- **Collected data**
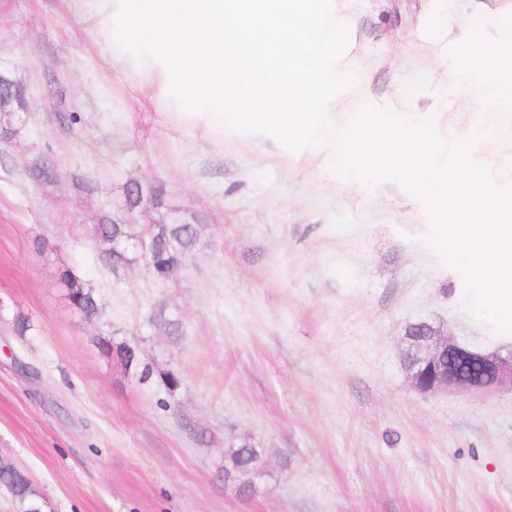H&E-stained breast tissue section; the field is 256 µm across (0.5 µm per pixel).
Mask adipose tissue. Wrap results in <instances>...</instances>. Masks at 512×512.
<instances>
[{
	"label": "adipose tissue",
	"mask_w": 512,
	"mask_h": 512,
	"mask_svg": "<svg viewBox=\"0 0 512 512\" xmlns=\"http://www.w3.org/2000/svg\"><path fill=\"white\" fill-rule=\"evenodd\" d=\"M448 71L476 75L487 96L511 95L512 18L500 24L495 40H486L477 33L461 36Z\"/></svg>",
	"instance_id": "1"
}]
</instances>
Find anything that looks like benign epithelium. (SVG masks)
<instances>
[{
    "instance_id": "1",
    "label": "benign epithelium",
    "mask_w": 512,
    "mask_h": 512,
    "mask_svg": "<svg viewBox=\"0 0 512 512\" xmlns=\"http://www.w3.org/2000/svg\"><path fill=\"white\" fill-rule=\"evenodd\" d=\"M424 339L417 344L416 360L410 370L413 387L424 394L456 389L474 394L489 393L507 386L512 389V350L485 353L460 345L441 334L422 330ZM452 354L466 356L480 367L477 377H465L443 370L442 362Z\"/></svg>"
}]
</instances>
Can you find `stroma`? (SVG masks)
Here are the masks:
<instances>
[{
    "instance_id": "35a3bbf8",
    "label": "stroma",
    "mask_w": 512,
    "mask_h": 512,
    "mask_svg": "<svg viewBox=\"0 0 512 512\" xmlns=\"http://www.w3.org/2000/svg\"><path fill=\"white\" fill-rule=\"evenodd\" d=\"M78 8L0 0V77L23 91L0 107V454L30 473L45 512H512V390L423 394L404 365L418 322L512 344L422 245L420 203L340 181L315 148L202 133L108 64ZM335 9L358 78L337 121L368 100L433 114L447 139L482 124L497 134L481 160L512 183V96L449 81L447 65L460 34L494 35L512 0ZM136 185L161 186L162 206L130 207ZM106 213L196 225L198 247L163 279L136 250L110 271L88 235ZM65 267L96 289L94 323L70 307ZM102 331L150 375L106 356ZM243 438L263 450L250 490L226 475Z\"/></svg>"
}]
</instances>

- **Aim**
Go through the listing above and write it all out exactly, leaving out any picture.

- **Response to the exercise**
H&E-stained breast tissue section; the field is 256 µm across (0.5 µm per pixel).
Mask adipose tissue. Wrap results in <instances>...</instances>. Masks at 512×512.
<instances>
[{
	"label": "adipose tissue",
	"mask_w": 512,
	"mask_h": 512,
	"mask_svg": "<svg viewBox=\"0 0 512 512\" xmlns=\"http://www.w3.org/2000/svg\"><path fill=\"white\" fill-rule=\"evenodd\" d=\"M448 71L476 75L487 96L511 95L512 18L500 24L495 40H486L477 33L461 36Z\"/></svg>",
	"instance_id": "1"
}]
</instances>
Find anything that looks like benign epithelium. (SVG masks)
<instances>
[{
    "instance_id": "1",
    "label": "benign epithelium",
    "mask_w": 512,
    "mask_h": 512,
    "mask_svg": "<svg viewBox=\"0 0 512 512\" xmlns=\"http://www.w3.org/2000/svg\"><path fill=\"white\" fill-rule=\"evenodd\" d=\"M424 339L417 344L416 360L410 370L413 387L424 394L456 389L474 394L489 393L507 386L512 389V350L485 353L460 345L441 334L422 330ZM452 354L466 356L480 367L477 377H465L443 370L442 362Z\"/></svg>"
}]
</instances>
Can you find `stroma`? (SVG masks)
Here are the masks:
<instances>
[{
    "instance_id": "35a3bbf8",
    "label": "stroma",
    "mask_w": 512,
    "mask_h": 512,
    "mask_svg": "<svg viewBox=\"0 0 512 512\" xmlns=\"http://www.w3.org/2000/svg\"><path fill=\"white\" fill-rule=\"evenodd\" d=\"M78 8L0 0V77L23 91L0 107V454L30 473L45 512H512V390L423 394L404 365L418 322L512 344L422 245L420 203L340 181L315 148L202 133L108 64ZM335 9L358 78L337 121L368 100L433 114L447 139L482 124L497 134L481 160L512 183V96L449 81L447 65L460 34L494 35L512 0ZM136 185L161 186L162 206L130 207ZM106 213L196 225L198 247L163 279L136 250L110 271L88 235ZM65 267L96 289L94 323L70 307ZM102 331L150 375L106 356ZM243 438L263 450L250 490L226 475Z\"/></svg>"
}]
</instances>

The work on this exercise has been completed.